● **TASK ITEM**: Give again, unaltered, the lines of the listing below that run from the line having "R18: none -> 680k (GND, SIG)" through the line having "U5 pin in-: AMP -> +24V".

● **DATA PROVIDED**:
::::

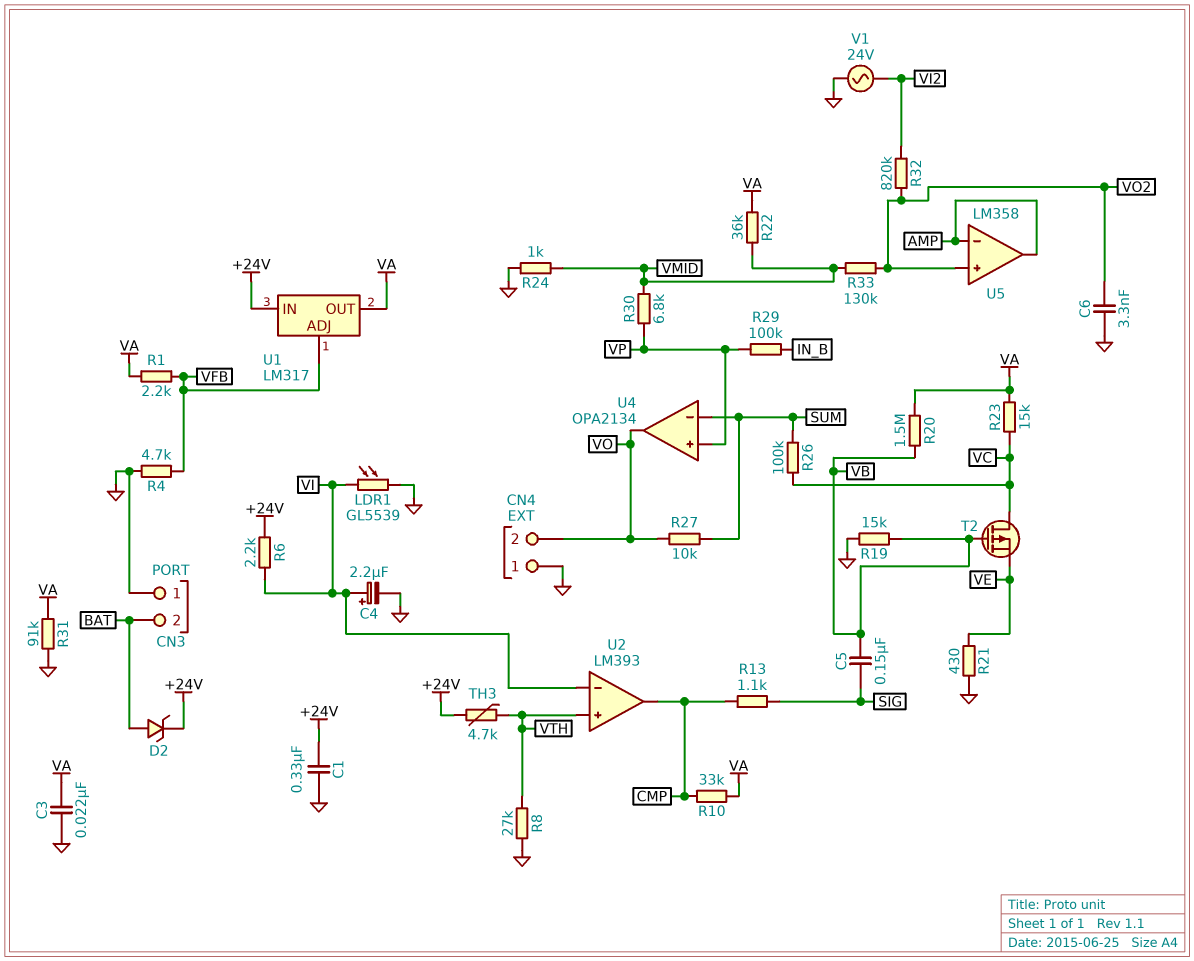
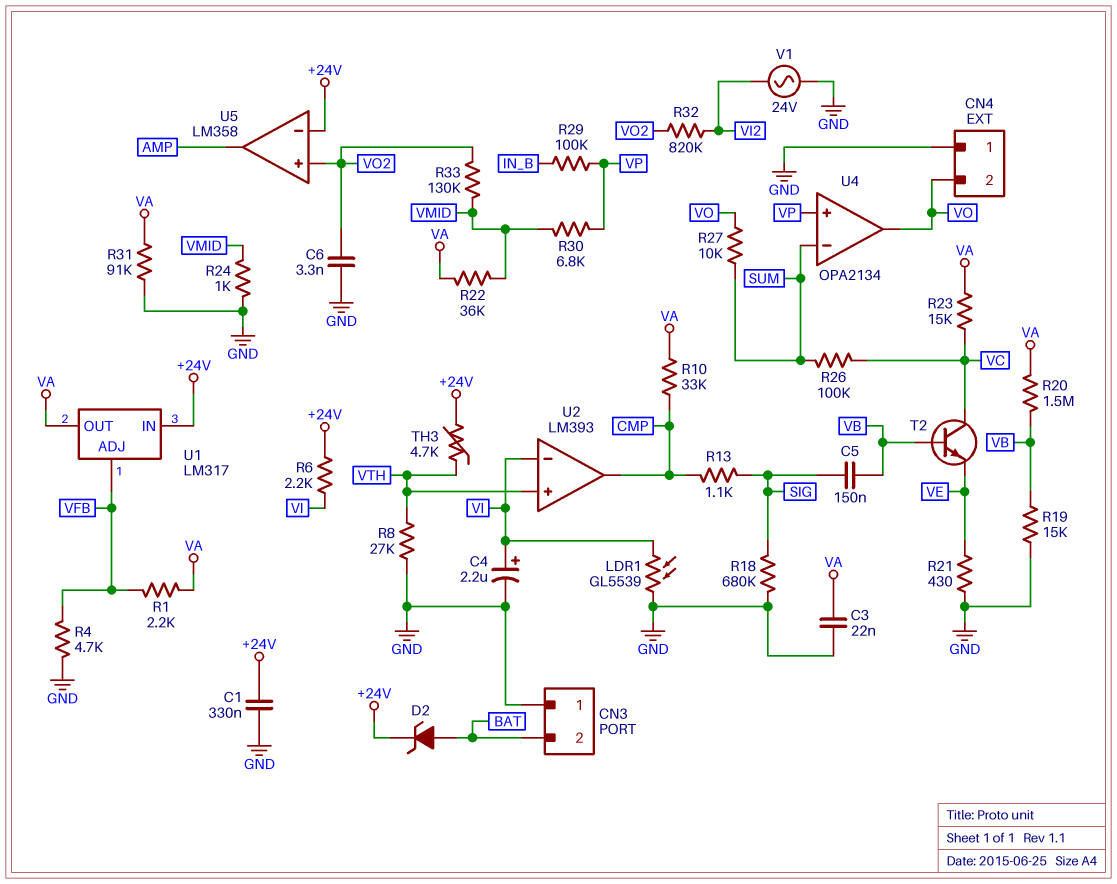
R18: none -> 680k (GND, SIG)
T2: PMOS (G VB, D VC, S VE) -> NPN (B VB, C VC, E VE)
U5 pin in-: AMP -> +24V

::::

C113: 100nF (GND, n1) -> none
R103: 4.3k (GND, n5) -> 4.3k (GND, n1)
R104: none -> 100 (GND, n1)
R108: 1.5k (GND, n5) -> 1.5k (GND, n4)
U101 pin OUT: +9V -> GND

::::

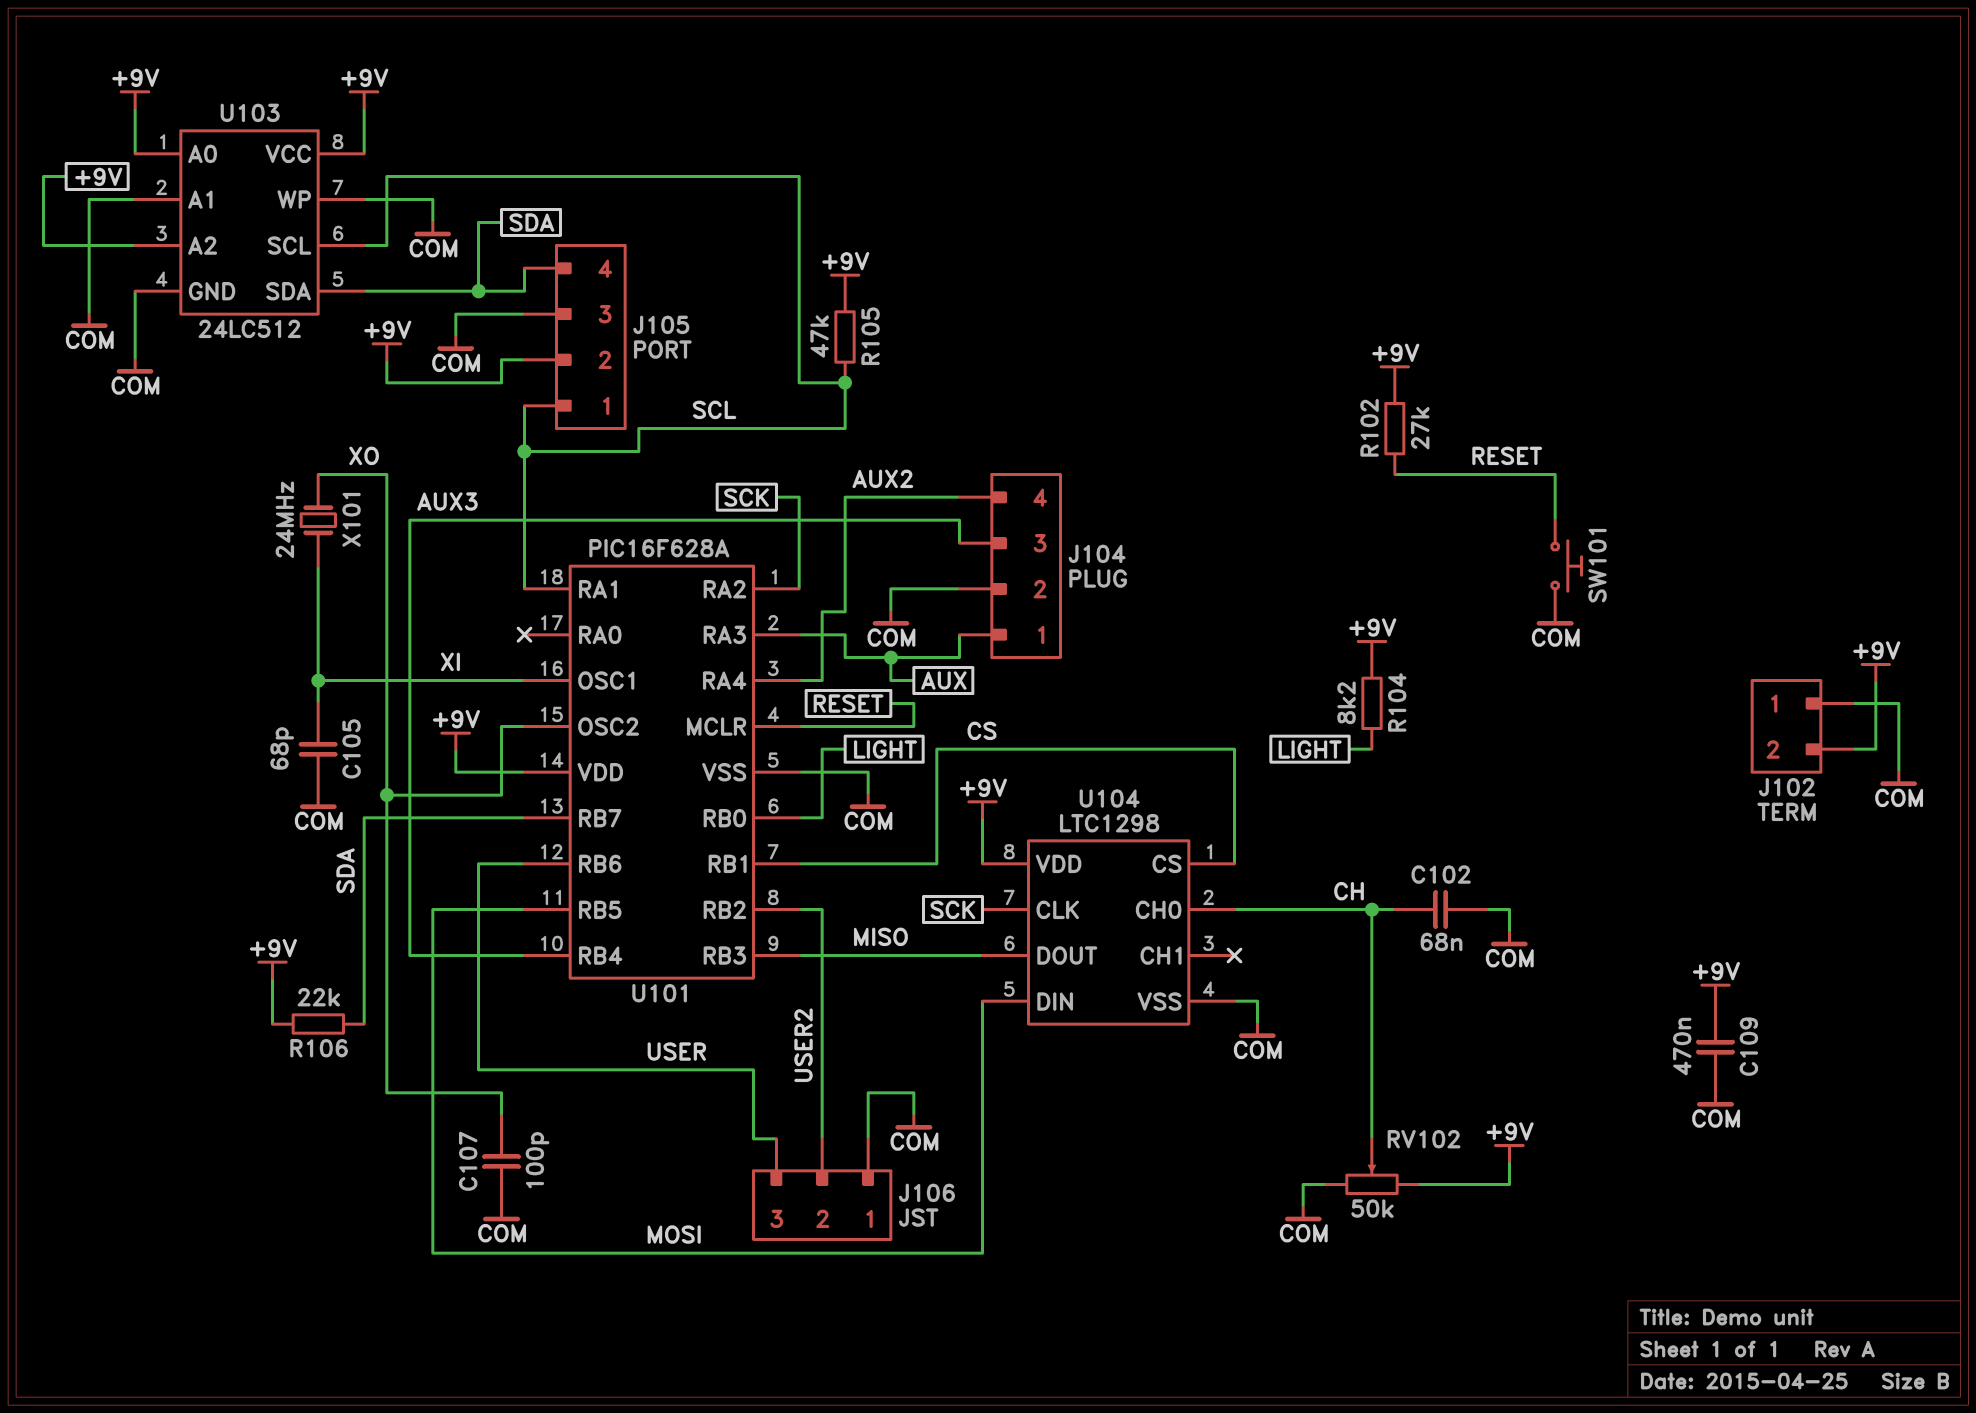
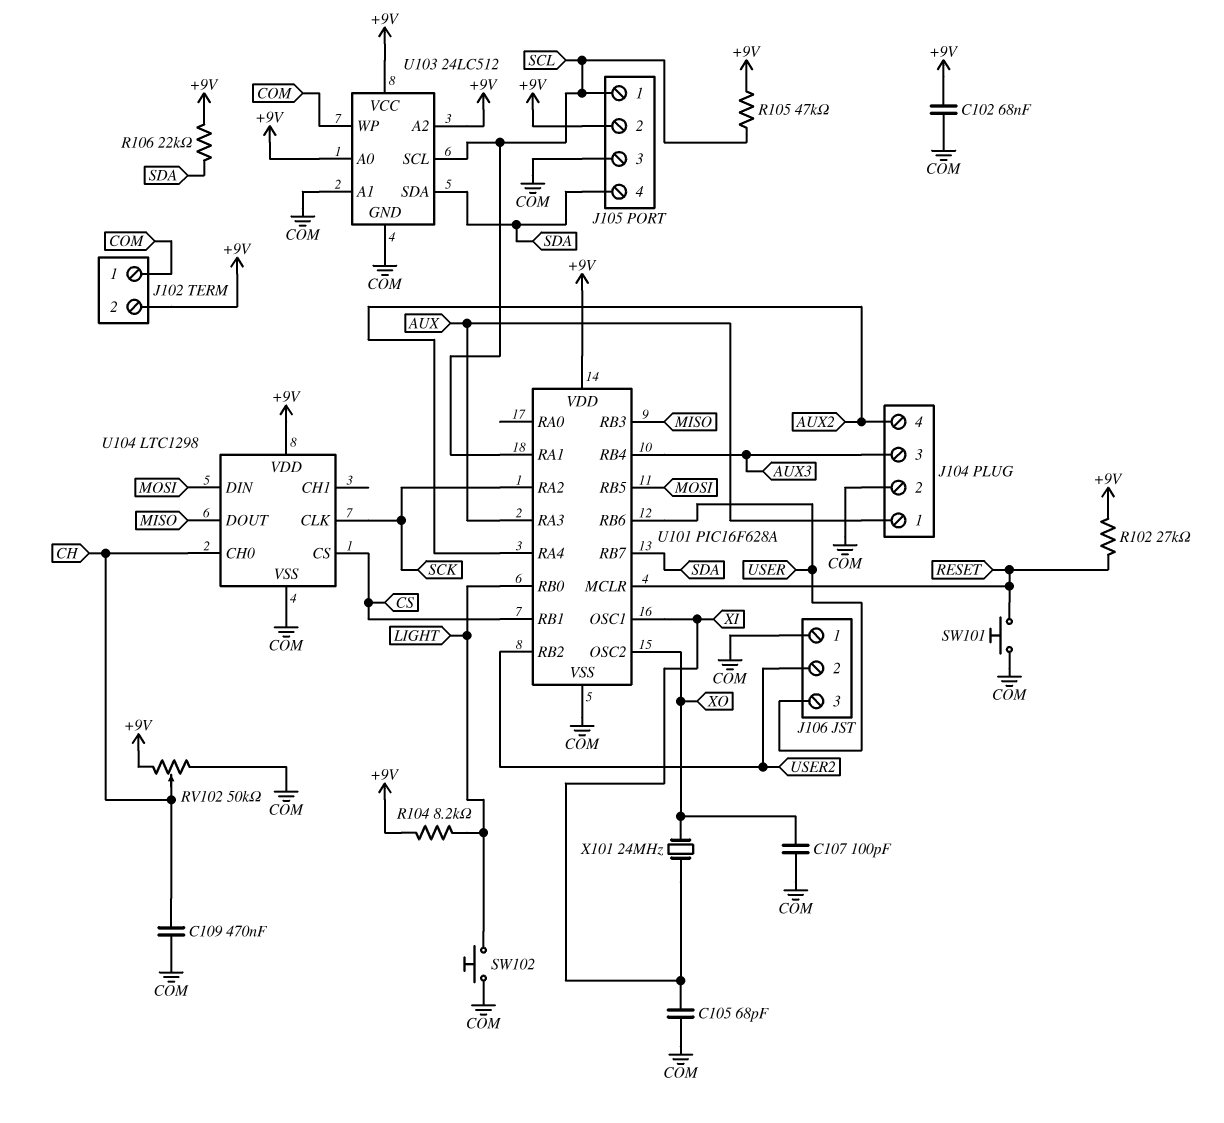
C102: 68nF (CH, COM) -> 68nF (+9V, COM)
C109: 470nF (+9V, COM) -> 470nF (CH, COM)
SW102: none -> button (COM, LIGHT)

::::

● **OUTPUT FOR THIS EXERCISE**:
R18: none -> 680k (GND, SIG)
T2: PMOS (G VB, D VC, S VE) -> NPN (B VB, C VC, E VE)
U5 pin in-: AMP -> +24V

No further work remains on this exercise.